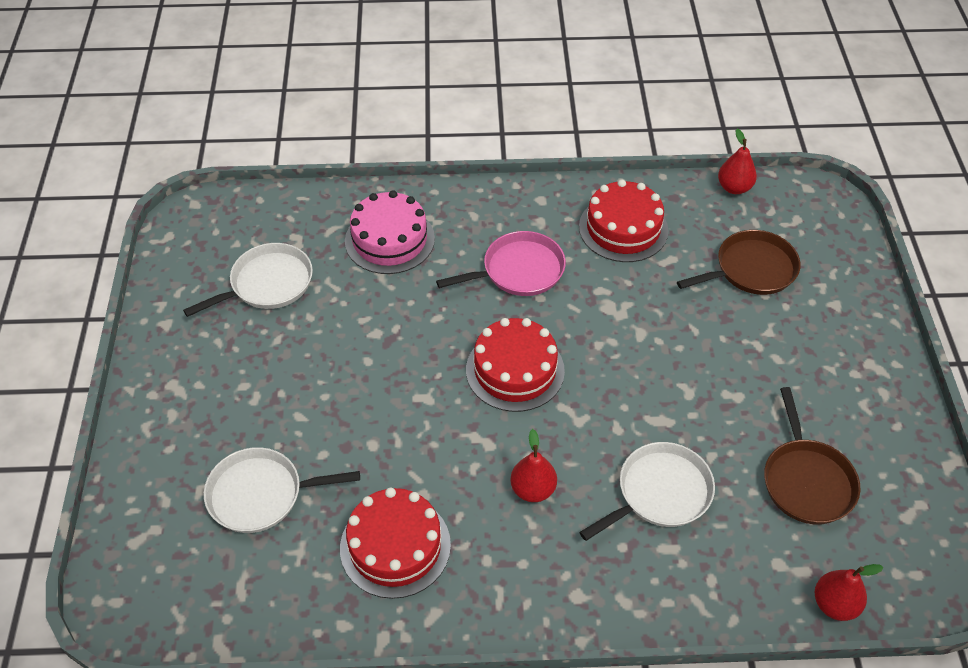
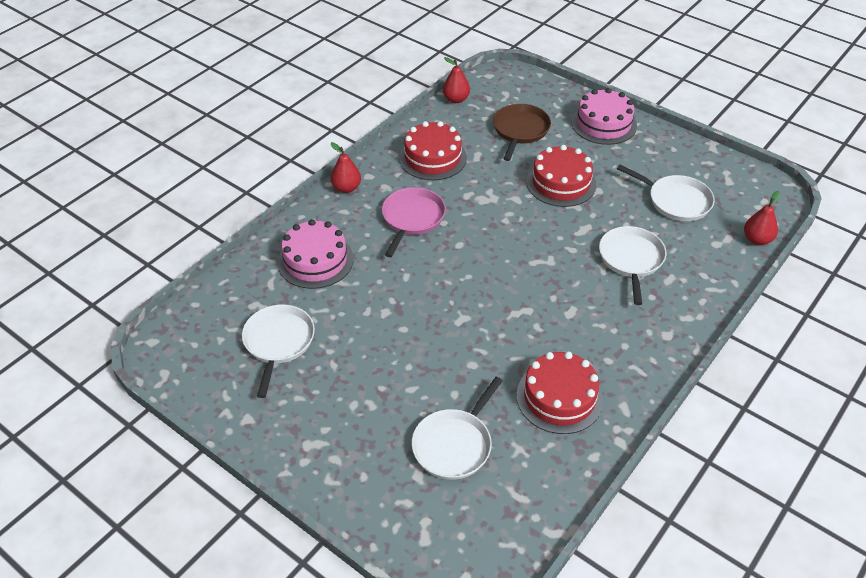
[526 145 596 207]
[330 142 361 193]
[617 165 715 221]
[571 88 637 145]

**WHAT IS NEEDED**
Please set down the whole listing above exactly and skip every picture.

**ANSWER**
[526 145 596 207]
[330 142 361 193]
[617 165 715 221]
[571 88 637 145]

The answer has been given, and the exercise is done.